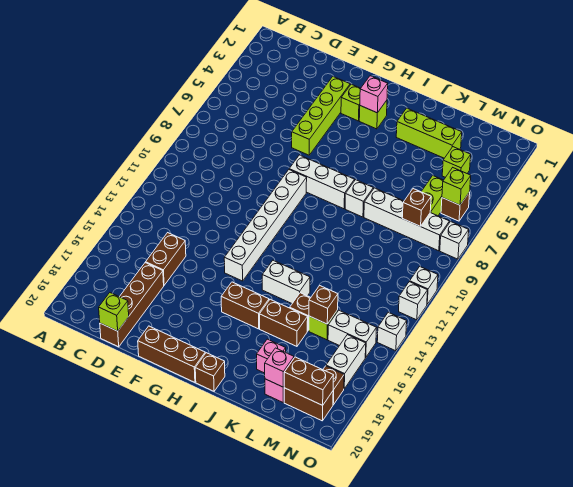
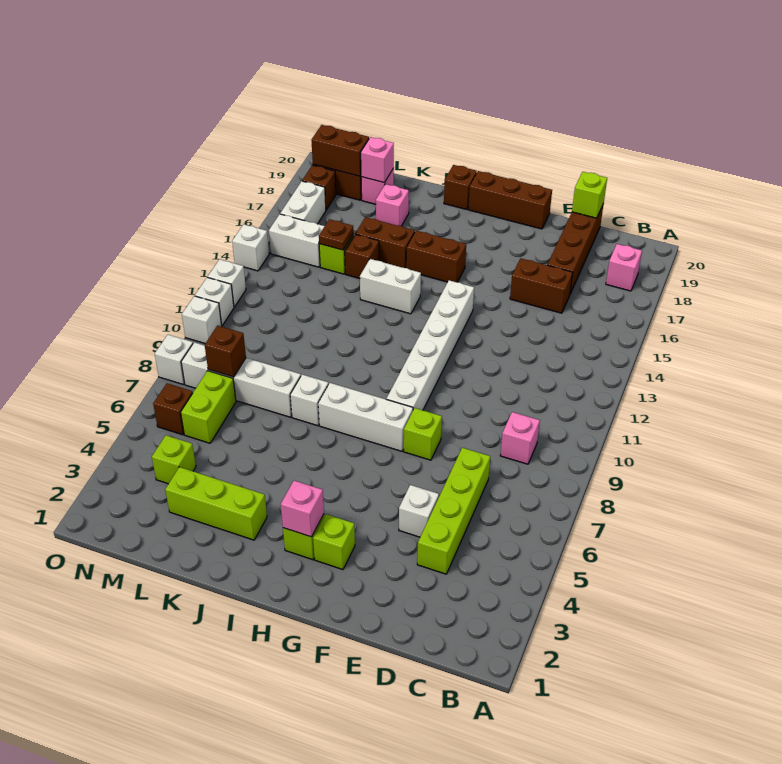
none -> pink brick B18 level 1
none -> pink brick C9 level 1
brown brick D15:D16 level 1 -> brown brick D16:E16 level 1
none -> white brick E5 level 1
lime brick F3:F6 level 1 -> lime brick D4:D7 level 1
brown brick L15 level 2 -> brown plate L15 level 2
lime brick N6 level 2 -> lime brick F8 level 1
none -> white brick O10 level 1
★ ★ ★ ★
# [Work order]
Wherever "brown" occurs in the entries above, copy the line it sits on.

# [Response to the exercise]
brown brick D15:D16 level 1 -> brown brick D16:E16 level 1
brown brick L15 level 2 -> brown plate L15 level 2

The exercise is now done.